____ Records to use

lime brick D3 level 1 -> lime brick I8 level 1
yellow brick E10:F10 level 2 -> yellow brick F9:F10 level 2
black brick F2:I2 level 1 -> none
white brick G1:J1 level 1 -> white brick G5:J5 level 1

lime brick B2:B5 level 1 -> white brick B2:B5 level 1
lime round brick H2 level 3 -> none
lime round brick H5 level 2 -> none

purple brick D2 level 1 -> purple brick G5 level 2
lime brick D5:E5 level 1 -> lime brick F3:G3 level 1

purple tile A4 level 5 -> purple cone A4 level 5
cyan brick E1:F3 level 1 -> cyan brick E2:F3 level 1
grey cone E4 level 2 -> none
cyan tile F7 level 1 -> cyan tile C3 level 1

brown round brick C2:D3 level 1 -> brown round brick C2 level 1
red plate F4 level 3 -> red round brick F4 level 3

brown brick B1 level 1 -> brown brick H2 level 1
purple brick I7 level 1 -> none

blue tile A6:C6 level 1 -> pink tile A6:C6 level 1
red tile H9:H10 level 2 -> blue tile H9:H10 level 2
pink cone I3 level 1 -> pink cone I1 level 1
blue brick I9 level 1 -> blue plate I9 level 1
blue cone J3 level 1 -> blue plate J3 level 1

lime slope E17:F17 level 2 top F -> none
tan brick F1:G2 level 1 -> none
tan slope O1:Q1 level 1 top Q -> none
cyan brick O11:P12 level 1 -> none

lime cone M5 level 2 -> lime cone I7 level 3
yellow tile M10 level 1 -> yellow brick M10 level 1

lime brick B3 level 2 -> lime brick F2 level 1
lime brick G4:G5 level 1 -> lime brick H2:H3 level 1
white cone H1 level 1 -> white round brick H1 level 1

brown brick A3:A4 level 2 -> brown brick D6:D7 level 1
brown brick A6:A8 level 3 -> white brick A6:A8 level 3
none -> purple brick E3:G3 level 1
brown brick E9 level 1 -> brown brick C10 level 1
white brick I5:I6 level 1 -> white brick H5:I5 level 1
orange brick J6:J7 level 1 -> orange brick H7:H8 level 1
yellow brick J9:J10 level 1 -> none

________

## Task to complete
Where a line of the records includes "plate", copy it.

## Written solution
red plate F4 level 3 -> red round brick F4 level 3
blue brick I9 level 1 -> blue plate I9 level 1
blue cone J3 level 1 -> blue plate J3 level 1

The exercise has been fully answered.